▸ **WHAT IS BEING ASKED**: I'd like the records transcribed exactly, leaving the images out.

▸ **Two-scene object counts**:

□ □ □ □

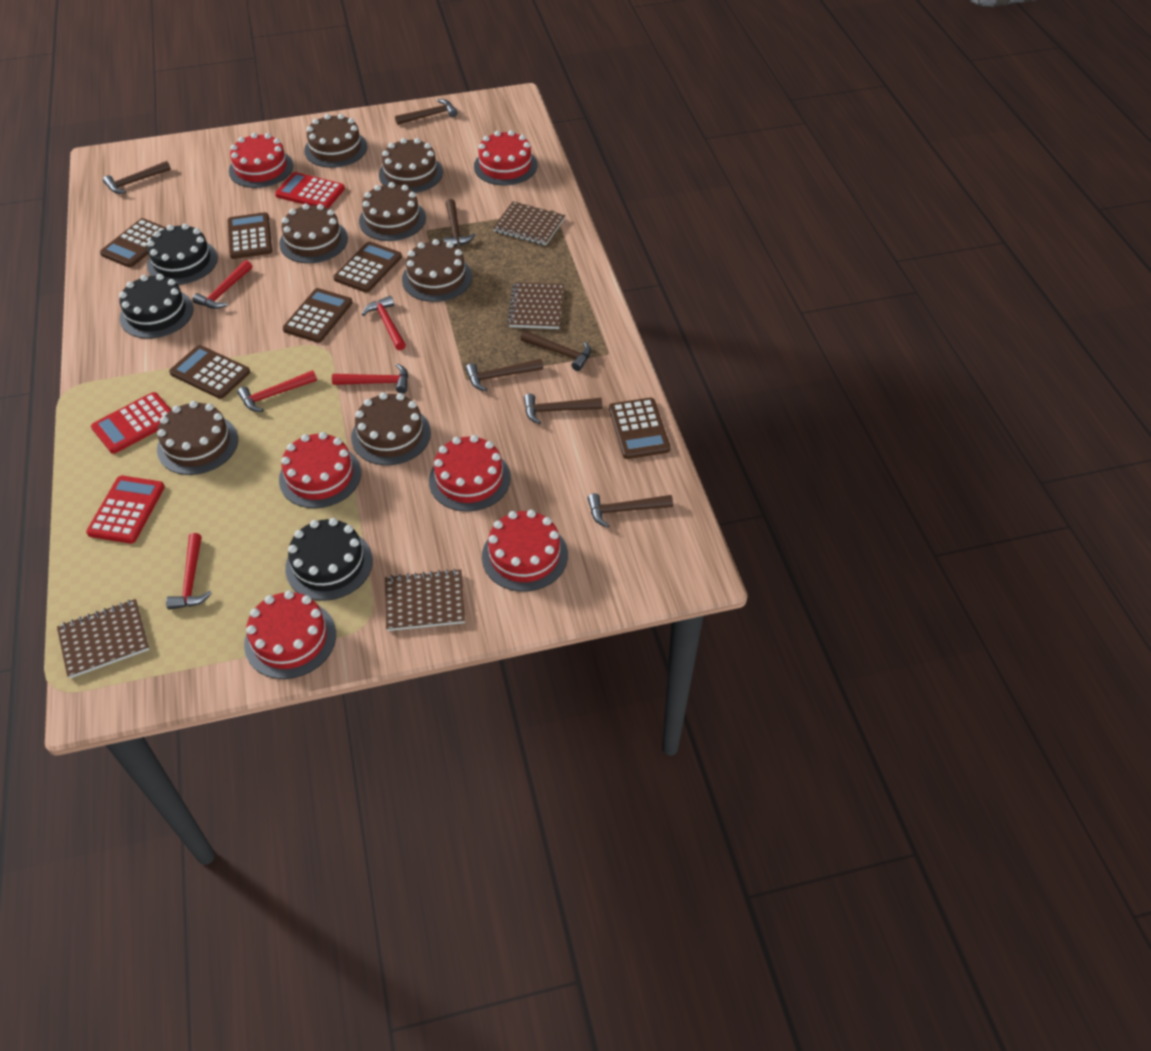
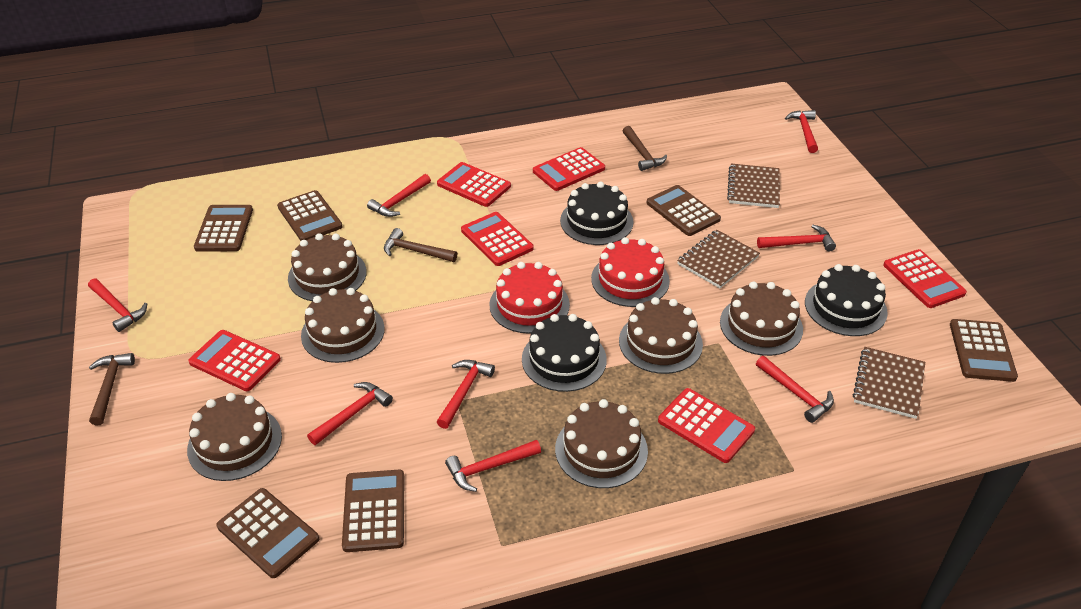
brown cake: [157,401,238,475] [279,204,348,263] [304,114,367,168] [351,392,431,465] [359,182,426,241] [379,138,443,193] [402,239,472,302] = 7 -> [187,393,282,481] [288,233,367,301] [301,288,385,363] [555,399,648,488] [619,297,703,374] [720,282,803,356] = 6
brown hammer: [103,161,171,194] [395,99,457,125] [443,199,475,246] [466,359,543,391] [520,331,591,371] [524,393,602,424] [588,493,673,528] = 7 -> [89,353,135,425] [384,228,457,262] [623,126,667,171] = 3
brown notebook: [57,599,150,678] [385,569,465,631] [493,201,565,245] [507,282,564,329] = 4 -> [677,230,760,288] [727,164,780,208] [853,347,925,419] = 3
red cake: [229,133,293,188] [244,590,336,679] [279,432,361,508] [429,435,511,512] [474,130,537,185] [482,510,568,592] = 6 -> [489,262,570,334] [591,237,670,307] = 2
red calculator: [86,476,165,544] [91,392,171,454] [275,172,345,208] = 3 -> [188,330,281,391] [437,162,511,207] [461,212,534,266] [533,147,605,191] [658,388,755,463] [883,249,967,308] = 6
red hammer: [166,533,212,609] [193,260,252,309] [238,370,317,412] [332,364,408,394] [362,296,406,350] = 5 -> [88,279,147,332] [307,382,393,445] [367,174,431,217] [437,360,495,429] [445,440,541,492] [756,356,834,423] [757,225,836,252] [785,110,818,153] = 8

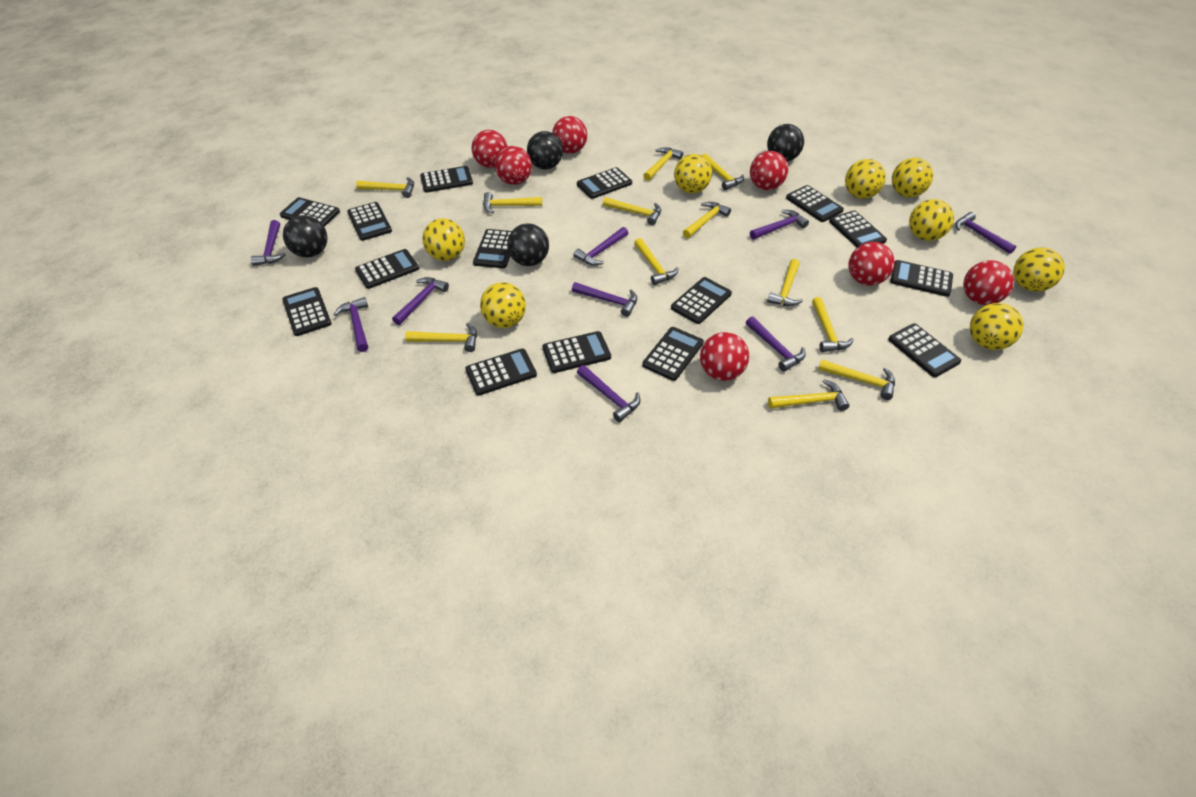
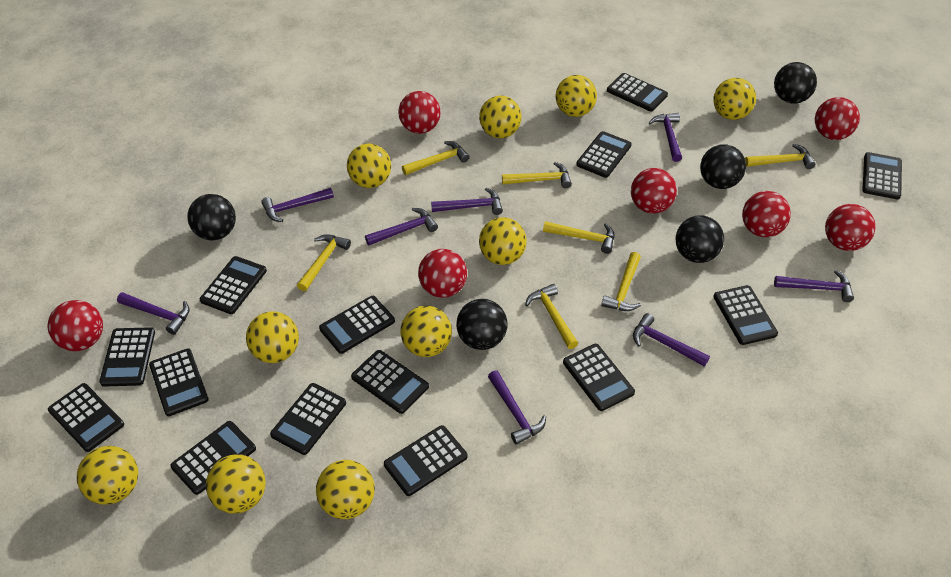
black ball: [283,215,327,258] [507,223,549,266] [527,131,563,169] [767,124,804,162] = 4 -> [187,194,236,240] [456,299,508,350] [675,215,724,263] [700,144,746,189] [774,62,817,104] = 5
black calculator: [280,197,340,227] [282,287,332,336] [347,202,392,241] [355,249,419,289] [420,166,473,193] [465,349,537,396] [473,229,512,268] [542,331,611,373] [577,167,632,199] [642,327,704,381] [671,277,732,324] [786,185,844,222] [829,210,887,247] [888,323,961,377] [890,260,953,297] = 15 -> [48,383,124,452] [99,327,155,386] [149,348,209,416] [170,421,256,495] [200,256,267,314] [270,383,346,455] [319,296,395,354] [351,350,429,414] [384,425,468,496] [563,344,635,411] [576,131,632,178] [607,73,668,111] [713,285,778,345] [862,152,902,199] = 14
purple hammer: [251,220,286,266] [334,297,368,352] [392,277,449,325] [572,282,637,317] [574,227,628,266] [577,365,640,422] [746,316,806,372] [750,210,809,239] [955,212,1016,254] = 9 -> [117,292,190,335] [261,188,334,222] [365,208,438,245] [431,188,503,215] [488,370,546,445] [633,313,710,366] [649,113,682,162] [774,270,854,302] = 8
yellow ball: [422,218,465,261] [480,282,526,328] [674,154,712,193] [845,159,886,199] [892,158,933,197] [909,199,954,241] [970,303,1024,350] [1013,247,1065,292] = 8 -> [77,446,138,505] [206,454,266,513] [246,311,299,363] [316,460,375,519] [347,144,391,188] [400,306,452,357] [479,96,521,138] [479,217,527,265] [555,75,597,117] [713,78,756,120] = 10
yellow hammer: [356,177,414,198] [405,323,477,352] [483,192,542,213] [603,197,661,225] [634,238,679,285] [643,147,683,181] [683,202,731,238] [702,154,744,190] [767,259,803,306] [768,379,850,411] [812,297,854,352] [818,359,895,400] = 12 -> [297,234,351,291] [402,141,469,175] [502,162,572,188] [525,284,578,349] [543,221,614,254] [601,252,641,311] [745,144,815,169] = 7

□ □ □ □

▸ **ANSWER SECTION**:
brown cake: [157,401,238,475] [279,204,348,263] [304,114,367,168] [351,392,431,465] [359,182,426,241] [379,138,443,193] [402,239,472,302] = 7 -> [187,393,282,481] [288,233,367,301] [301,288,385,363] [555,399,648,488] [619,297,703,374] [720,282,803,356] = 6
brown hammer: [103,161,171,194] [395,99,457,125] [443,199,475,246] [466,359,543,391] [520,331,591,371] [524,393,602,424] [588,493,673,528] = 7 -> [89,353,135,425] [384,228,457,262] [623,126,667,171] = 3
brown notebook: [57,599,150,678] [385,569,465,631] [493,201,565,245] [507,282,564,329] = 4 -> [677,230,760,288] [727,164,780,208] [853,347,925,419] = 3
red cake: [229,133,293,188] [244,590,336,679] [279,432,361,508] [429,435,511,512] [474,130,537,185] [482,510,568,592] = 6 -> [489,262,570,334] [591,237,670,307] = 2
red calculator: [86,476,165,544] [91,392,171,454] [275,172,345,208] = 3 -> [188,330,281,391] [437,162,511,207] [461,212,534,266] [533,147,605,191] [658,388,755,463] [883,249,967,308] = 6
red hammer: [166,533,212,609] [193,260,252,309] [238,370,317,412] [332,364,408,394] [362,296,406,350] = 5 -> [88,279,147,332] [307,382,393,445] [367,174,431,217] [437,360,495,429] [445,440,541,492] [756,356,834,423] [757,225,836,252] [785,110,818,153] = 8

black ball: [283,215,327,258] [507,223,549,266] [527,131,563,169] [767,124,804,162] = 4 -> [187,194,236,240] [456,299,508,350] [675,215,724,263] [700,144,746,189] [774,62,817,104] = 5
black calculator: [280,197,340,227] [282,287,332,336] [347,202,392,241] [355,249,419,289] [420,166,473,193] [465,349,537,396] [473,229,512,268] [542,331,611,373] [577,167,632,199] [642,327,704,381] [671,277,732,324] [786,185,844,222] [829,210,887,247] [888,323,961,377] [890,260,953,297] = 15 -> [48,383,124,452] [99,327,155,386] [149,348,209,416] [170,421,256,495] [200,256,267,314] [270,383,346,455] [319,296,395,354] [351,350,429,414] [384,425,468,496] [563,344,635,411] [576,131,632,178] [607,73,668,111] [713,285,778,345] [862,152,902,199] = 14
purple hammer: [251,220,286,266] [334,297,368,352] [392,277,449,325] [572,282,637,317] [574,227,628,266] [577,365,640,422] [746,316,806,372] [750,210,809,239] [955,212,1016,254] = 9 -> [117,292,190,335] [261,188,334,222] [365,208,438,245] [431,188,503,215] [488,370,546,445] [633,313,710,366] [649,113,682,162] [774,270,854,302] = 8
yellow ball: [422,218,465,261] [480,282,526,328] [674,154,712,193] [845,159,886,199] [892,158,933,197] [909,199,954,241] [970,303,1024,350] [1013,247,1065,292] = 8 -> [77,446,138,505] [206,454,266,513] [246,311,299,363] [316,460,375,519] [347,144,391,188] [400,306,452,357] [479,96,521,138] [479,217,527,265] [555,75,597,117] [713,78,756,120] = 10
yellow hammer: [356,177,414,198] [405,323,477,352] [483,192,542,213] [603,197,661,225] [634,238,679,285] [643,147,683,181] [683,202,731,238] [702,154,744,190] [767,259,803,306] [768,379,850,411] [812,297,854,352] [818,359,895,400] = 12 -> [297,234,351,291] [402,141,469,175] [502,162,572,188] [525,284,578,349] [543,221,614,254] [601,252,641,311] [745,144,815,169] = 7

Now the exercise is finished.